#### Action item:
Output only the lines below from the one containing "white light bulb: 4 -> 1" to the one containing "grey mug: 3 -> 5", exactly as written, both ends kept.

#### Exercise materials:
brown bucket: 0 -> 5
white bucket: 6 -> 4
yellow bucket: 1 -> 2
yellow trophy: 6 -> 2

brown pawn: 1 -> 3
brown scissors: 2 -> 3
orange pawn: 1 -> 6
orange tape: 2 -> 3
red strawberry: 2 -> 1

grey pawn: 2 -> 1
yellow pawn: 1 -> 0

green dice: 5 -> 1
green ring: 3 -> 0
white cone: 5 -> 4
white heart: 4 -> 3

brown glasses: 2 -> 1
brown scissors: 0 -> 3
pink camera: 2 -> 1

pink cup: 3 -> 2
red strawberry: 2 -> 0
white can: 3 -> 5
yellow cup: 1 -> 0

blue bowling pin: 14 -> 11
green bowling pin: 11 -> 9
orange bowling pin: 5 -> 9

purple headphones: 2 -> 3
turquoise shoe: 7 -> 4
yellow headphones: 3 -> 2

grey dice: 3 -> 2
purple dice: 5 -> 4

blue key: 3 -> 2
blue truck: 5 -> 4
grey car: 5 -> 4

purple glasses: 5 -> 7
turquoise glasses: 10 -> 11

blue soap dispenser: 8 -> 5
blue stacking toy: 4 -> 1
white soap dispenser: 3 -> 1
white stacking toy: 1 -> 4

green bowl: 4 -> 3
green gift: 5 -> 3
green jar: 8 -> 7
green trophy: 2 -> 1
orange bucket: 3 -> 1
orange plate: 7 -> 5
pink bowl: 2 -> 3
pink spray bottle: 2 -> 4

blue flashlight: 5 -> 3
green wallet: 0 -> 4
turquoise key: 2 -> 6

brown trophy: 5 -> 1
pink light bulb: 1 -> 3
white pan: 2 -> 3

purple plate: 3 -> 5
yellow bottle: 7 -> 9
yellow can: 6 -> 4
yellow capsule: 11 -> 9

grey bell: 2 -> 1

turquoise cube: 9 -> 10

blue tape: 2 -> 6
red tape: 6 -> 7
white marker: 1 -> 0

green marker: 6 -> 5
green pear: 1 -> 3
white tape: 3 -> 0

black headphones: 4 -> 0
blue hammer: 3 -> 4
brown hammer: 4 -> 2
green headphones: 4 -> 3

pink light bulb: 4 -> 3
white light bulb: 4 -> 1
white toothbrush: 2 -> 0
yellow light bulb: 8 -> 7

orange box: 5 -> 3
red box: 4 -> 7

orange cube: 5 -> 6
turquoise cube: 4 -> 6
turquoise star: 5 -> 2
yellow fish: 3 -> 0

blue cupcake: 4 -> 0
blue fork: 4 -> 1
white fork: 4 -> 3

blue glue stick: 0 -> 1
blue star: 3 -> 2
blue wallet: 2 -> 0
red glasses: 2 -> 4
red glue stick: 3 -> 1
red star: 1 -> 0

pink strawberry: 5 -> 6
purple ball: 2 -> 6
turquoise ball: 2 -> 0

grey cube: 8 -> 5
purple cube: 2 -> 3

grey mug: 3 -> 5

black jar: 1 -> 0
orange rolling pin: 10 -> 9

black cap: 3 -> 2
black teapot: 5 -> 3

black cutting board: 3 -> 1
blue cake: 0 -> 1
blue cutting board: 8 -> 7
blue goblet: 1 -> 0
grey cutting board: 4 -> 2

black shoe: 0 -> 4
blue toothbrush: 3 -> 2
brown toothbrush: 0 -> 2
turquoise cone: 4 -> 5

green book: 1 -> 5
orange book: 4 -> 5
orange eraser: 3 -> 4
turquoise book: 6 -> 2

#### Your solution:
white light bulb: 4 -> 1
white toothbrush: 2 -> 0
yellow light bulb: 8 -> 7

orange box: 5 -> 3
red box: 4 -> 7

orange cube: 5 -> 6
turquoise cube: 4 -> 6
turquoise star: 5 -> 2
yellow fish: 3 -> 0

blue cupcake: 4 -> 0
blue fork: 4 -> 1
white fork: 4 -> 3

blue glue stick: 0 -> 1
blue star: 3 -> 2
blue wallet: 2 -> 0
red glasses: 2 -> 4
red glue stick: 3 -> 1
red star: 1 -> 0

pink strawberry: 5 -> 6
purple ball: 2 -> 6
turquoise ball: 2 -> 0

grey cube: 8 -> 5
purple cube: 2 -> 3

grey mug: 3 -> 5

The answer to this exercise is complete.